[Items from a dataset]
★ ★ ★ ★
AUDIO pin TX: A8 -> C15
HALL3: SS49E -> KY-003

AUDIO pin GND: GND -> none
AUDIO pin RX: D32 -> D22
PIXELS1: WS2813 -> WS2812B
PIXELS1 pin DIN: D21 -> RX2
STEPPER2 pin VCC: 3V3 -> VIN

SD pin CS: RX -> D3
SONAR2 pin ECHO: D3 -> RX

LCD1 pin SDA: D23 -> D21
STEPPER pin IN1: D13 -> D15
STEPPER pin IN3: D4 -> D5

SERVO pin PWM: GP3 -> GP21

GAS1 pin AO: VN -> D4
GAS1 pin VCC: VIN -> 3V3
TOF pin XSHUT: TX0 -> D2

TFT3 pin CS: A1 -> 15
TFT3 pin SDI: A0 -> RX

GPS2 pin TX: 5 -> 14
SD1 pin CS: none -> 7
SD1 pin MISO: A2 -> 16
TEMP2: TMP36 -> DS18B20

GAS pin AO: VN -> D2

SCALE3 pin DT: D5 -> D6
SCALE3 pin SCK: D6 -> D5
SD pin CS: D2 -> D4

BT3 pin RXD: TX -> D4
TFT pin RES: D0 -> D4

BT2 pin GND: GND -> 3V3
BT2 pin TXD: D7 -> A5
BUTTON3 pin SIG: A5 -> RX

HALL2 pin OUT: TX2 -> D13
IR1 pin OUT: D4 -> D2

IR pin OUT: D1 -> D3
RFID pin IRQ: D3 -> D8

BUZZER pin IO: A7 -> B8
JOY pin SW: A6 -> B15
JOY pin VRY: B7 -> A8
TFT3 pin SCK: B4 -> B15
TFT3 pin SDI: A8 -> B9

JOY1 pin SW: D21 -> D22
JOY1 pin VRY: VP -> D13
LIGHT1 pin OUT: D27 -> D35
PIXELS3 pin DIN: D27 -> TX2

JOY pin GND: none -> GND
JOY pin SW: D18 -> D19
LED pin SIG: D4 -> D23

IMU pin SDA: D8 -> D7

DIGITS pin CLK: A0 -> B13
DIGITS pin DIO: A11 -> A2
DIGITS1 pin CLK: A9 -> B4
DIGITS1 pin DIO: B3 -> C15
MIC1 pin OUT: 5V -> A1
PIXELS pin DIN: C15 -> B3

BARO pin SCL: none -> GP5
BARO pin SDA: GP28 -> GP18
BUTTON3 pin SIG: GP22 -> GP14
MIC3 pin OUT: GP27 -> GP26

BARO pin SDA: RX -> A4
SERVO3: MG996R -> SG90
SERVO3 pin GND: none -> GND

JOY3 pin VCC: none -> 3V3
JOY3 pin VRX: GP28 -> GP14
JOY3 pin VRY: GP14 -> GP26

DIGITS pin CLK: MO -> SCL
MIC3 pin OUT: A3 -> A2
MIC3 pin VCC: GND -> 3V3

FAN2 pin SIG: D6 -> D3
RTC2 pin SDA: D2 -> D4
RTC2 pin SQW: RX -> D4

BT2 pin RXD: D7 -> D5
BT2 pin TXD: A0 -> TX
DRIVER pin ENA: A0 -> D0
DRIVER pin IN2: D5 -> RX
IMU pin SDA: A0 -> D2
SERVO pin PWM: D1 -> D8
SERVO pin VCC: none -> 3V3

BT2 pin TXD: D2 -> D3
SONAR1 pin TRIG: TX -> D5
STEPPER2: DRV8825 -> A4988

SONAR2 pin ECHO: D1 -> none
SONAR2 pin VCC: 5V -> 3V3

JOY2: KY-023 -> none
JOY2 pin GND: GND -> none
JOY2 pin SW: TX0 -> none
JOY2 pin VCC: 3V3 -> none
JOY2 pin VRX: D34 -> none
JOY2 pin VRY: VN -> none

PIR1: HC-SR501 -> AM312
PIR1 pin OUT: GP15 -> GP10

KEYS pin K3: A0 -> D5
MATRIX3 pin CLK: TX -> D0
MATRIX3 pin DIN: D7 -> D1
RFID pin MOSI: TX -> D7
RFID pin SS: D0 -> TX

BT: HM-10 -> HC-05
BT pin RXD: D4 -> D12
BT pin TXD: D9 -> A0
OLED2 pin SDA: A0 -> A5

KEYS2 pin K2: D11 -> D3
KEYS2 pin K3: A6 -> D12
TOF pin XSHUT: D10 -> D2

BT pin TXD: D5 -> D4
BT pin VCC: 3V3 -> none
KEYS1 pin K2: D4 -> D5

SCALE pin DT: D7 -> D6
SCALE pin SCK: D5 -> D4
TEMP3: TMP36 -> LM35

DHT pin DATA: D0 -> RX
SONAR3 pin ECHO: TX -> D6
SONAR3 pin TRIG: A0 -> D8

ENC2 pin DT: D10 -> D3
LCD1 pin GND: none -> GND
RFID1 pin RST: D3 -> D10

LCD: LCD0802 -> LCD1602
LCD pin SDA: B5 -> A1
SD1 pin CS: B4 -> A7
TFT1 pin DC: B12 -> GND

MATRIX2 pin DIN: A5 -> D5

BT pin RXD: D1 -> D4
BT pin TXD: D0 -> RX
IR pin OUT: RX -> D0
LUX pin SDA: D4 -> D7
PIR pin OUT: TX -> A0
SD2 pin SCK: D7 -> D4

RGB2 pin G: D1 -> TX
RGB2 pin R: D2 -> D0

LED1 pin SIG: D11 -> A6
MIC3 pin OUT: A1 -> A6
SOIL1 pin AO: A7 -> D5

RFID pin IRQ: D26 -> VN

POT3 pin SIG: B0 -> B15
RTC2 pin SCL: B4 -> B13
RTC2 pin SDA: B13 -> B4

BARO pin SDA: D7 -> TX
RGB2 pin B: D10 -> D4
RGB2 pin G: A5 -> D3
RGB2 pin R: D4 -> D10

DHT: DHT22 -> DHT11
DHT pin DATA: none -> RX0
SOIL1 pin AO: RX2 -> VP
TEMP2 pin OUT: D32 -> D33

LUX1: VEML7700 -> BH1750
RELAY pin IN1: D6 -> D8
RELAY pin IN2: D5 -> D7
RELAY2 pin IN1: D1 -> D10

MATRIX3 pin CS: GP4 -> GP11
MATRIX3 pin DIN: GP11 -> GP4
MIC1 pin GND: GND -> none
★ ★ ★ ★
**REQUIRED WORK**
Set down, word for word, each line from the top of the records above through the line with "SONAR2 pin ECHO: D1 -> none".

**THE COMPLETED TASK**
AUDIO pin TX: A8 -> C15
HALL3: SS49E -> KY-003

AUDIO pin GND: GND -> none
AUDIO pin RX: D32 -> D22
PIXELS1: WS2813 -> WS2812B
PIXELS1 pin DIN: D21 -> RX2
STEPPER2 pin VCC: 3V3 -> VIN

SD pin CS: RX -> D3
SONAR2 pin ECHO: D3 -> RX

LCD1 pin SDA: D23 -> D21
STEPPER pin IN1: D13 -> D15
STEPPER pin IN3: D4 -> D5

SERVO pin PWM: GP3 -> GP21

GAS1 pin AO: VN -> D4
GAS1 pin VCC: VIN -> 3V3
TOF pin XSHUT: TX0 -> D2

TFT3 pin CS: A1 -> 15
TFT3 pin SDI: A0 -> RX

GPS2 pin TX: 5 -> 14
SD1 pin CS: none -> 7
SD1 pin MISO: A2 -> 16
TEMP2: TMP36 -> DS18B20

GAS pin AO: VN -> D2

SCALE3 pin DT: D5 -> D6
SCALE3 pin SCK: D6 -> D5
SD pin CS: D2 -> D4

BT3 pin RXD: TX -> D4
TFT pin RES: D0 -> D4

BT2 pin GND: GND -> 3V3
BT2 pin TXD: D7 -> A5
BUTTON3 pin SIG: A5 -> RX

HALL2 pin OUT: TX2 -> D13
IR1 pin OUT: D4 -> D2

IR pin OUT: D1 -> D3
RFID pin IRQ: D3 -> D8

BUZZER pin IO: A7 -> B8
JOY pin SW: A6 -> B15
JOY pin VRY: B7 -> A8
TFT3 pin SCK: B4 -> B15
TFT3 pin SDI: A8 -> B9

JOY1 pin SW: D21 -> D22
JOY1 pin VRY: VP -> D13
LIGHT1 pin OUT: D27 -> D35
PIXELS3 pin DIN: D27 -> TX2

JOY pin GND: none -> GND
JOY pin SW: D18 -> D19
LED pin SIG: D4 -> D23

IMU pin SDA: D8 -> D7

DIGITS pin CLK: A0 -> B13
DIGITS pin DIO: A11 -> A2
DIGITS1 pin CLK: A9 -> B4
DIGITS1 pin DIO: B3 -> C15
MIC1 pin OUT: 5V -> A1
PIXELS pin DIN: C15 -> B3

BARO pin SCL: none -> GP5
BARO pin SDA: GP28 -> GP18
BUTTON3 pin SIG: GP22 -> GP14
MIC3 pin OUT: GP27 -> GP26

BARO pin SDA: RX -> A4
SERVO3: MG996R -> SG90
SERVO3 pin GND: none -> GND

JOY3 pin VCC: none -> 3V3
JOY3 pin VRX: GP28 -> GP14
JOY3 pin VRY: GP14 -> GP26

DIGITS pin CLK: MO -> SCL
MIC3 pin OUT: A3 -> A2
MIC3 pin VCC: GND -> 3V3

FAN2 pin SIG: D6 -> D3
RTC2 pin SDA: D2 -> D4
RTC2 pin SQW: RX -> D4

BT2 pin RXD: D7 -> D5
BT2 pin TXD: A0 -> TX
DRIVER pin ENA: A0 -> D0
DRIVER pin IN2: D5 -> RX
IMU pin SDA: A0 -> D2
SERVO pin PWM: D1 -> D8
SERVO pin VCC: none -> 3V3

BT2 pin TXD: D2 -> D3
SONAR1 pin TRIG: TX -> D5
STEPPER2: DRV8825 -> A4988

SONAR2 pin ECHO: D1 -> none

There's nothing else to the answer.